### Your objective
Can you copy each line of the listing below, keeping every character the same?

[Data items]
☆ ☆ ☆ ☆ ☆ ☆ ☆
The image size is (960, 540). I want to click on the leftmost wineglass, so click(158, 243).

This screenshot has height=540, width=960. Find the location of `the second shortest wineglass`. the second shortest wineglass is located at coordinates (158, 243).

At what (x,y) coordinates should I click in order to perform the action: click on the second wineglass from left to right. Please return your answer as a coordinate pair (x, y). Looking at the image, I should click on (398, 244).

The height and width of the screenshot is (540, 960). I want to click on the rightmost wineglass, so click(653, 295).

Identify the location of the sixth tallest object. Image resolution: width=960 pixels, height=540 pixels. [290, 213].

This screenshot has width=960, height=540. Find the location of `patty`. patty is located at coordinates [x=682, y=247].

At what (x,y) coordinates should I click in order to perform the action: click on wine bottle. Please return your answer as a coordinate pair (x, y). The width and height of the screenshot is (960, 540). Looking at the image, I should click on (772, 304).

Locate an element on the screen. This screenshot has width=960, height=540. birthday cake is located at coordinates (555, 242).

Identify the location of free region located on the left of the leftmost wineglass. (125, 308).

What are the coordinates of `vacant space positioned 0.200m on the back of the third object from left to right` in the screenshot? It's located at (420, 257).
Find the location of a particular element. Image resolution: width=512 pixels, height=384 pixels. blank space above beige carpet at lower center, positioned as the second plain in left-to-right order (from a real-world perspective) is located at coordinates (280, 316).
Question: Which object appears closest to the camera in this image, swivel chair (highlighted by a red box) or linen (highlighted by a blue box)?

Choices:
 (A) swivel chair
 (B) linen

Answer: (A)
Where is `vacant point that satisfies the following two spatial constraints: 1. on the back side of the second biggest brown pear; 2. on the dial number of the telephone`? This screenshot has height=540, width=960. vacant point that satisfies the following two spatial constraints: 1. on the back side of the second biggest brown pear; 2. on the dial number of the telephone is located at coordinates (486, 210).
☆ ☆ ☆ ☆ ☆ ☆ ☆
### Final answer
The image size is (960, 540). I want to click on the leftmost wineglass, so click(158, 243).

This screenshot has height=540, width=960. Find the location of `the second shortest wineglass`. the second shortest wineglass is located at coordinates (158, 243).

At what (x,y) coordinates should I click in order to perform the action: click on the second wineglass from left to right. Please return your answer as a coordinate pair (x, y). Looking at the image, I should click on (398, 244).

The height and width of the screenshot is (540, 960). I want to click on the rightmost wineglass, so click(653, 295).

Identify the location of the sixth tallest object. Image resolution: width=960 pixels, height=540 pixels. [290, 213].

This screenshot has width=960, height=540. Find the location of `patty`. patty is located at coordinates [x=682, y=247].

At what (x,y) coordinates should I click in order to perform the action: click on wine bottle. Please return your answer as a coordinate pair (x, y). The width and height of the screenshot is (960, 540). Looking at the image, I should click on (772, 304).

Locate an element on the screen. This screenshot has width=960, height=540. birthday cake is located at coordinates (555, 242).

Identify the location of free region located on the left of the leftmost wineglass. (125, 308).

What are the coordinates of `vacant space positioned 0.200m on the back of the third object from left to right` in the screenshot? It's located at (420, 257).
Find the location of a particular element. Image resolution: width=512 pixels, height=384 pixels. blank space above beige carpet at lower center, positioned as the second plain in left-to-right order (from a real-world perspective) is located at coordinates (280, 316).
Question: Which object appears closest to the camera in this image, swivel chair (highlighted by a red box) or linen (highlighted by a blue box)?

Choices:
 (A) swivel chair
 (B) linen

Answer: (A)
Where is `vacant point that satisfies the following two spatial constraints: 1. on the back side of the second biggest brown pear; 2. on the dial number of the telephone`? This screenshot has height=540, width=960. vacant point that satisfies the following two spatial constraints: 1. on the back side of the second biggest brown pear; 2. on the dial number of the telephone is located at coordinates (486, 210).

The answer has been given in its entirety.